WHAT YOU ARE ASKED TO DO: Lines before the one containing "Helora Player: [650,362,1088,603]" are left out; return that line and all lines after it, exactly, through the end of the records below.

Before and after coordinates
+ + + + +
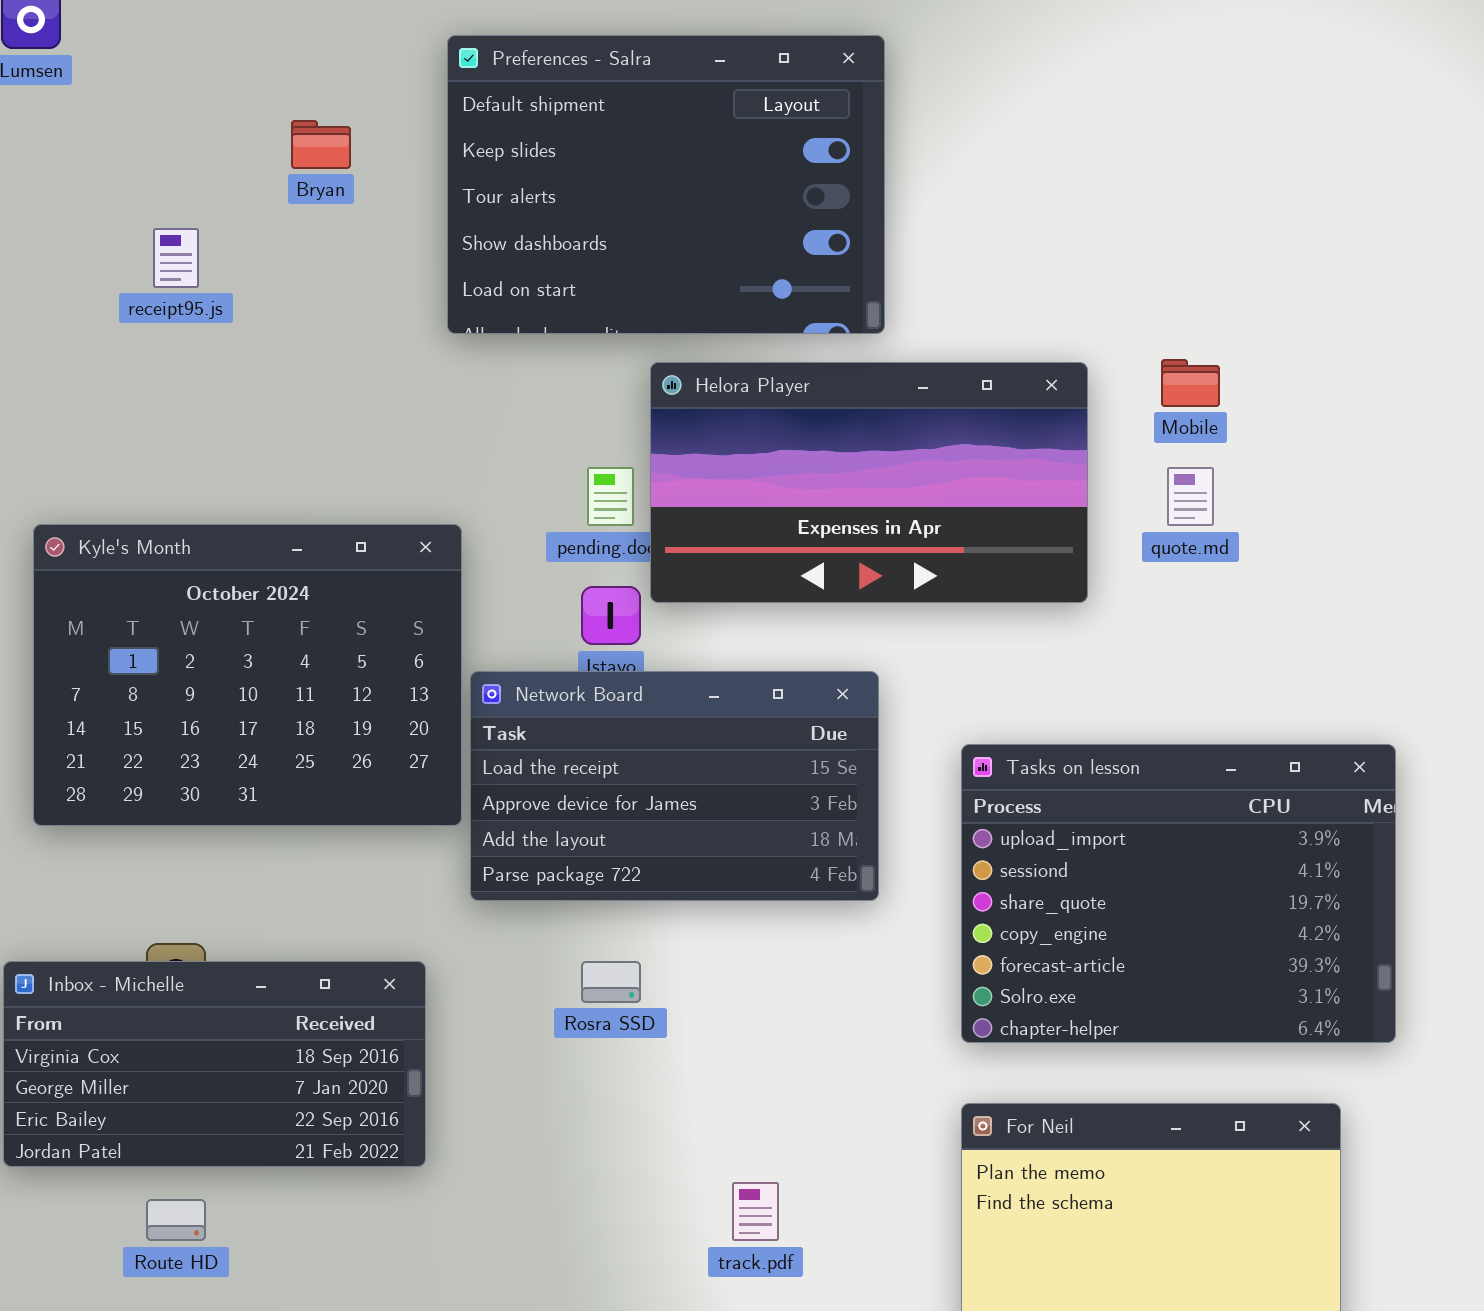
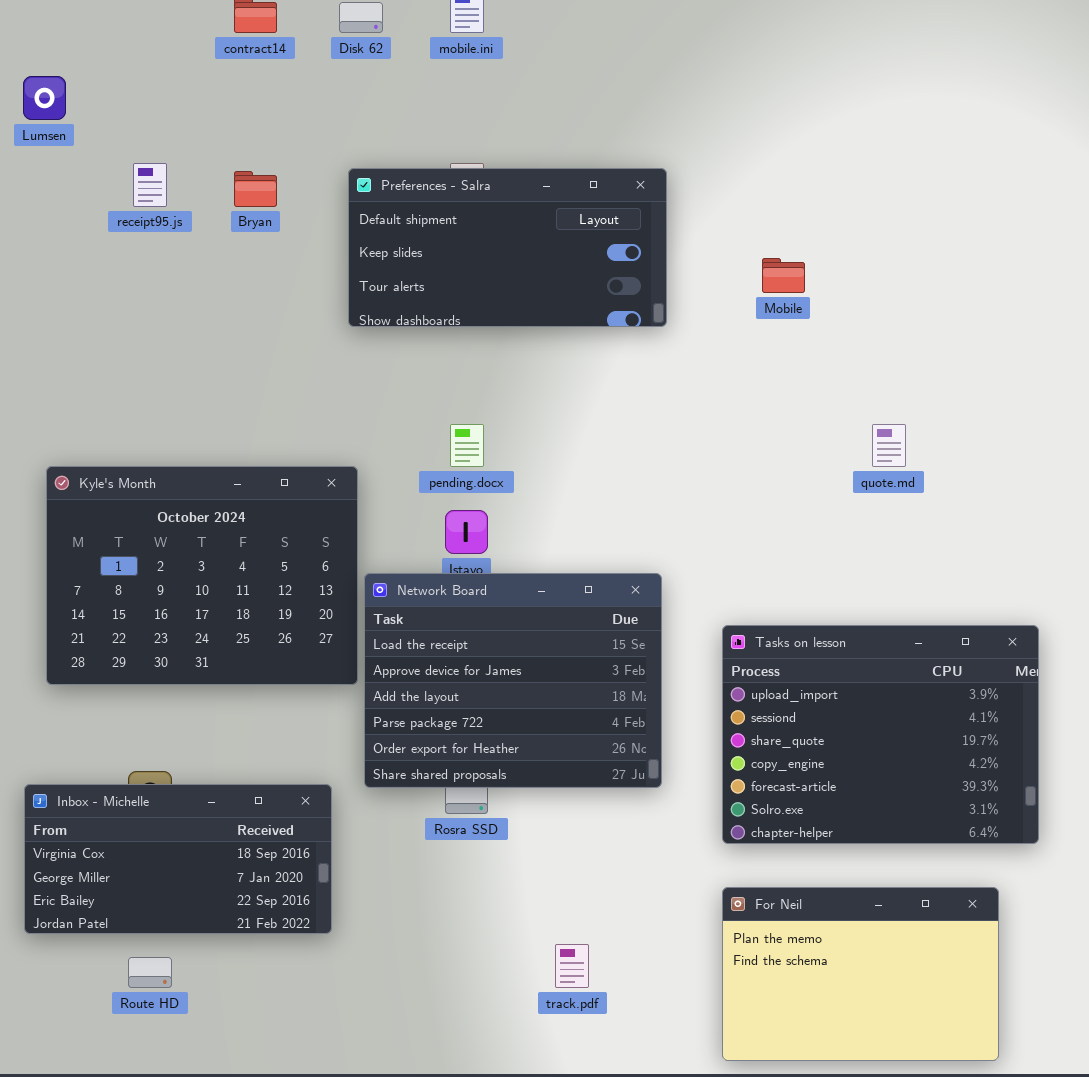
Preferences - Salra: [447,35,885,334] -> [348,168,667,327], resized
receipt95.js: [153,228,199,288] -> [133,163,167,207], moved
Mobile: [1161,359,1220,407] -> [762,258,805,293], moved
Helora Player: [650,362,1088,603] -> none, closed
Network Board: [470,671,879,901] -> [364,573,662,788], resized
+ + + + +
TASK RESULT:
Helora Player: [650,362,1088,603] -> none, closed
Network Board: [470,671,879,901] -> [364,573,662,788], resized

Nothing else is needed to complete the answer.